SHORT EXERCISE >>
Copy the entries again with every "none" changed to "blank" and nothing else altered. Leave out the pictures.

EXCERPTED DATA >>
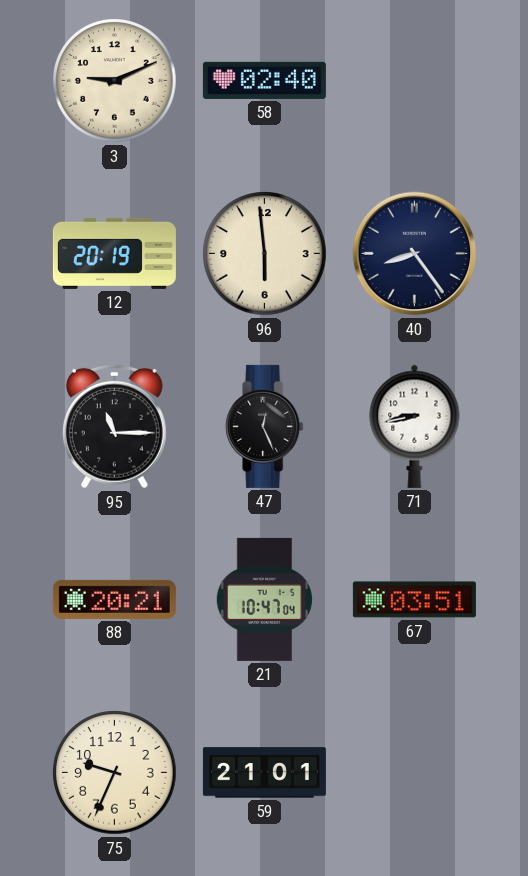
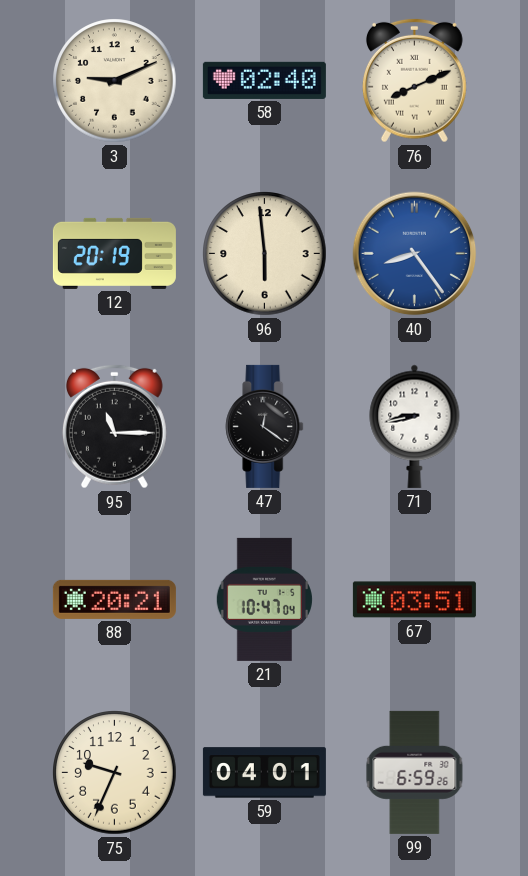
76: none -> 8:11
40 dial: navy -> blue
47: 12:26 -> 12:21
59: 21:01 -> 04:01
99: none -> 6:59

COMPLETED EXERCISE >>
76: blank -> 8:11
40 dial: navy -> blue
47: 12:26 -> 12:21
59: 21:01 -> 04:01
99: blank -> 6:59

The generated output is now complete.